- [Data excerpt]
------

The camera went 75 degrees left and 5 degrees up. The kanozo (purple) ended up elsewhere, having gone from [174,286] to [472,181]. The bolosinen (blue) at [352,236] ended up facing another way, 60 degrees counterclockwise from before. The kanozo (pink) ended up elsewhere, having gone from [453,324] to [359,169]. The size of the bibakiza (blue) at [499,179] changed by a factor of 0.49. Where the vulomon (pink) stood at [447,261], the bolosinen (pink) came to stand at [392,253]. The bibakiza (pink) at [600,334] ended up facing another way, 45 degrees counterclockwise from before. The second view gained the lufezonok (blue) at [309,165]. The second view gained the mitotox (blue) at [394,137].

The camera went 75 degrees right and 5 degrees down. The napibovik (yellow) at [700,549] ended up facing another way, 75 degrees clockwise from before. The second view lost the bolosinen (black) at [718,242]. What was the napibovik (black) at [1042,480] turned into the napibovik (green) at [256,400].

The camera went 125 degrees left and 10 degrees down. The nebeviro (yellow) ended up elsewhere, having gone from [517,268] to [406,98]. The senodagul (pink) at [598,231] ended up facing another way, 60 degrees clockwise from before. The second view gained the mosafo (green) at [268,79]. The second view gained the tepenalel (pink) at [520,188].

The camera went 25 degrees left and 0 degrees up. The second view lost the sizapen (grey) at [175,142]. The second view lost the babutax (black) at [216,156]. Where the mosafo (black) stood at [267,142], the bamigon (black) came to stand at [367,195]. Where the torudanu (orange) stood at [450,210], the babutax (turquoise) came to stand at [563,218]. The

------

- [Exercise aim]
All the lines above should be written out once more, exactly.

- [Solved problem]
The camera went 75 degrees left and 5 degrees up. The kanozo (purple) ended up elsewhere, having gone from [174,286] to [472,181]. The bolosinen (blue) at [352,236] ended up facing another way, 60 degrees counterclockwise from before. The kanozo (pink) ended up elsewhere, having gone from [453,324] to [359,169]. The size of the bibakiza (blue) at [499,179] changed by a factor of 0.49. Where the vulomon (pink) stood at [447,261], the bolosinen (pink) came to stand at [392,253]. The bibakiza (pink) at [600,334] ended up facing another way, 45 degrees counterclockwise from before. The second view gained the lufezonok (blue) at [309,165]. The second view gained the mitotox (blue) at [394,137].

The camera went 75 degrees right and 5 degrees down. The napibovik (yellow) at [700,549] ended up facing another way, 75 degrees clockwise from before. The second view lost the bolosinen (black) at [718,242]. What was the napibovik (black) at [1042,480] turned into the napibovik (green) at [256,400].

The camera went 125 degrees left and 10 degrees down. The nebeviro (yellow) ended up elsewhere, having gone from [517,268] to [406,98]. The senodagul (pink) at [598,231] ended up facing another way, 60 degrees clockwise from before. The second view gained the mosafo (green) at [268,79]. The second view gained the tepenalel (pink) at [520,188].

The camera went 25 degrees left and 0 degrees up. The second view lost the sizapen (grey) at [175,142]. The second view lost the babutax (black) at [216,156]. Where the mosafo (black) stood at [267,142], the bamigon (black) came to stand at [367,195]. Where the torudanu (orange) stood at [450,210], the babutax (turquoise) came to stand at [563,218]. The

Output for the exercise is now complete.